> _Task statement_
Give only the number of lines in the records that contain the word "headphones".

> _Data extract_
>>>
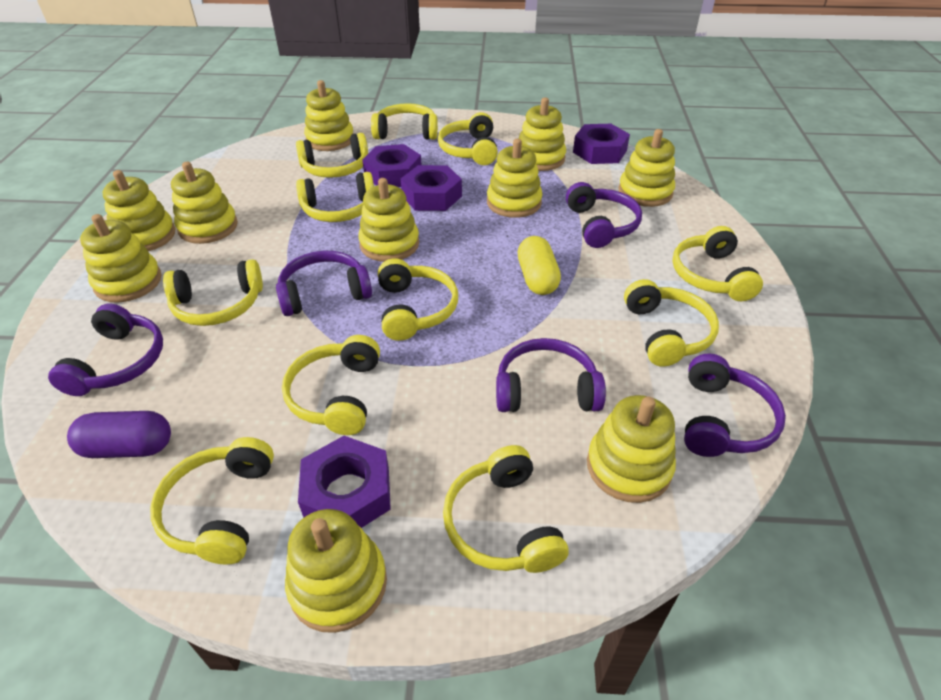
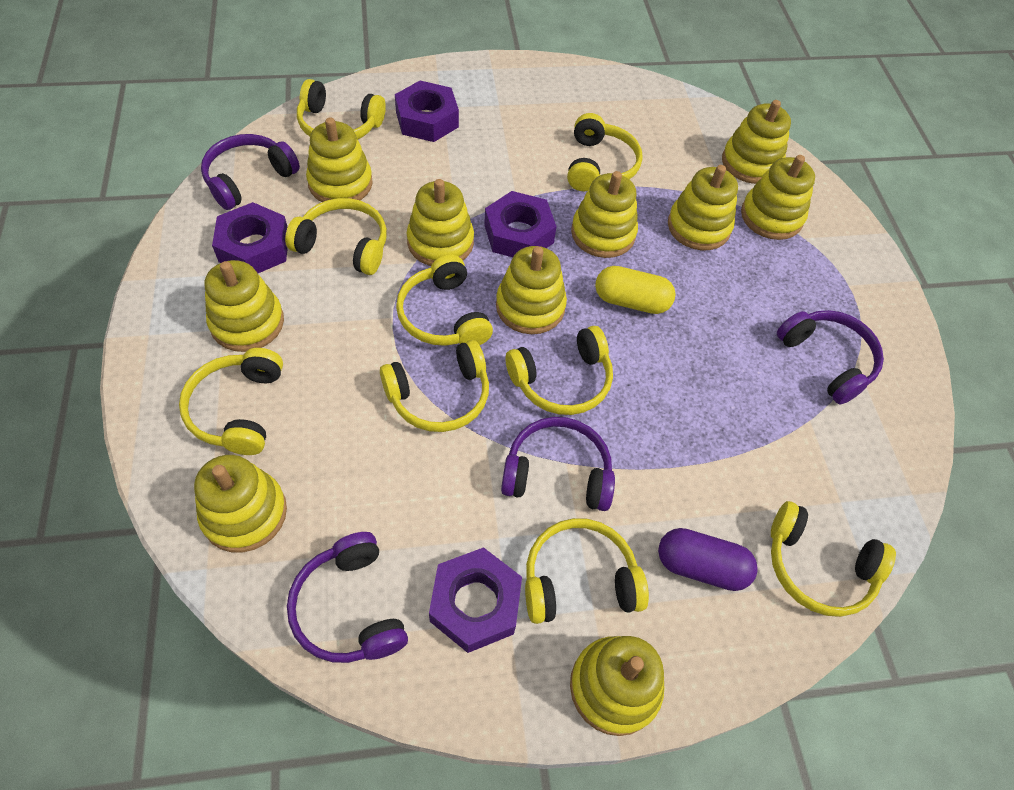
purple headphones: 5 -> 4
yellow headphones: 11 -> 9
<<<
>>>
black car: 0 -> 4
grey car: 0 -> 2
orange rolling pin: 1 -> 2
<<<
> _The completed task_
2